__Brief__. Give back the entries that follow exactly as written. Any picture gets left out.
*-*-*
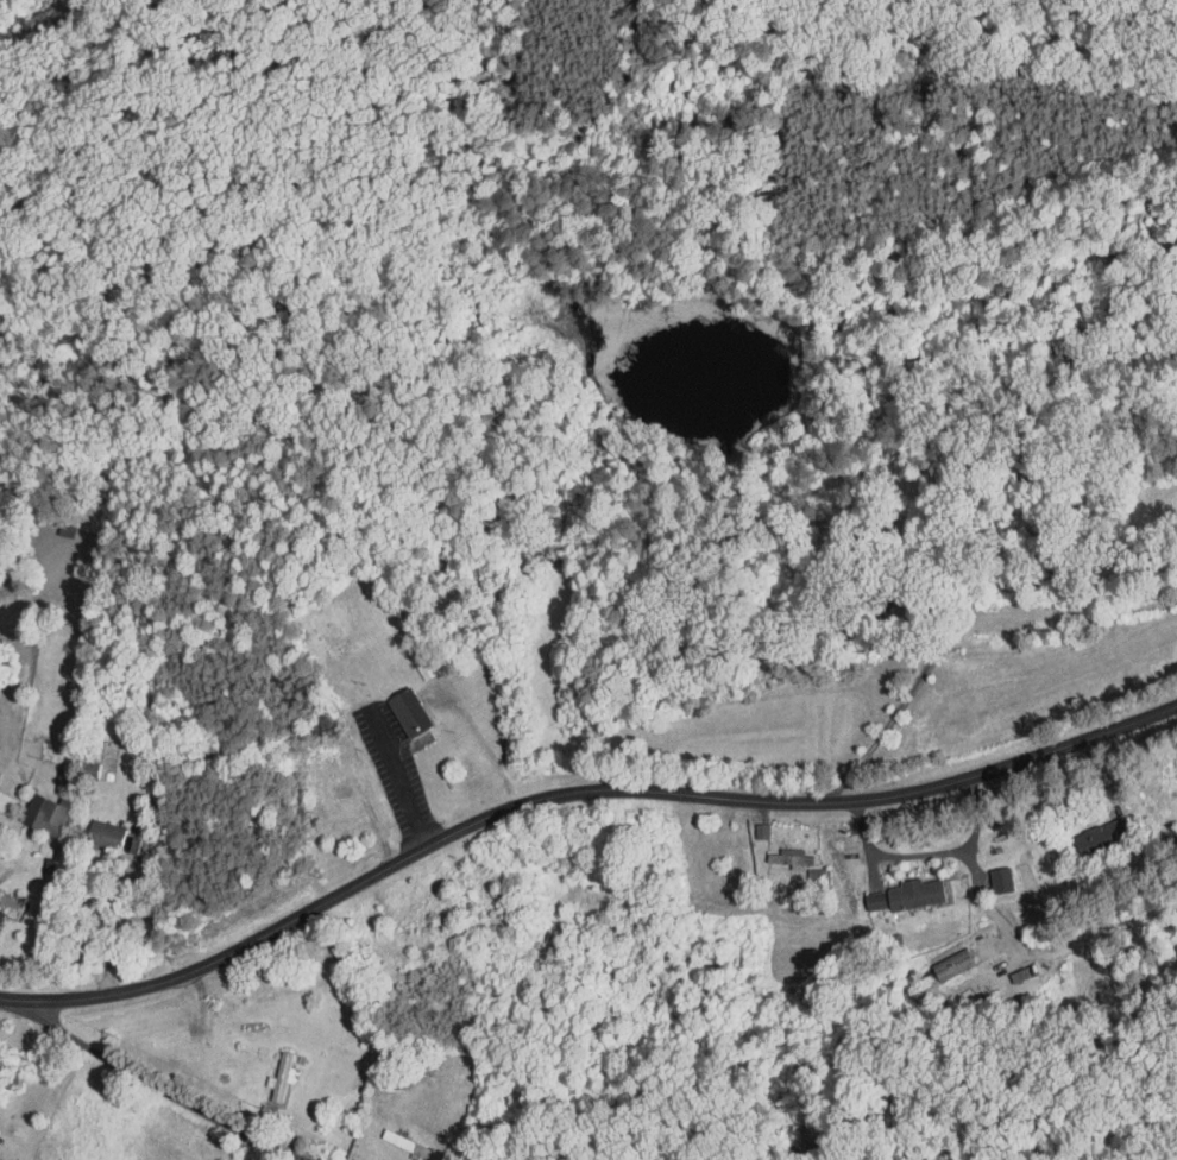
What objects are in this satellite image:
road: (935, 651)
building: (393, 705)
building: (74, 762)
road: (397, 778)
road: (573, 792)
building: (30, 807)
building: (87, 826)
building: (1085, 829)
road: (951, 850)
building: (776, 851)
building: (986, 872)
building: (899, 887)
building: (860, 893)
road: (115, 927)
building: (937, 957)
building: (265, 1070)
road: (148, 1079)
*-*-*
__Result below__.
What objects are in this satellite image:
road: (935, 651)
building: (393, 705)
building: (74, 762)
road: (397, 778)
road: (573, 792)
building: (30, 807)
building: (87, 826)
building: (1085, 829)
road: (951, 850)
building: (776, 851)
building: (986, 872)
building: (899, 887)
building: (860, 893)
road: (115, 927)
building: (937, 957)
building: (265, 1070)
road: (148, 1079)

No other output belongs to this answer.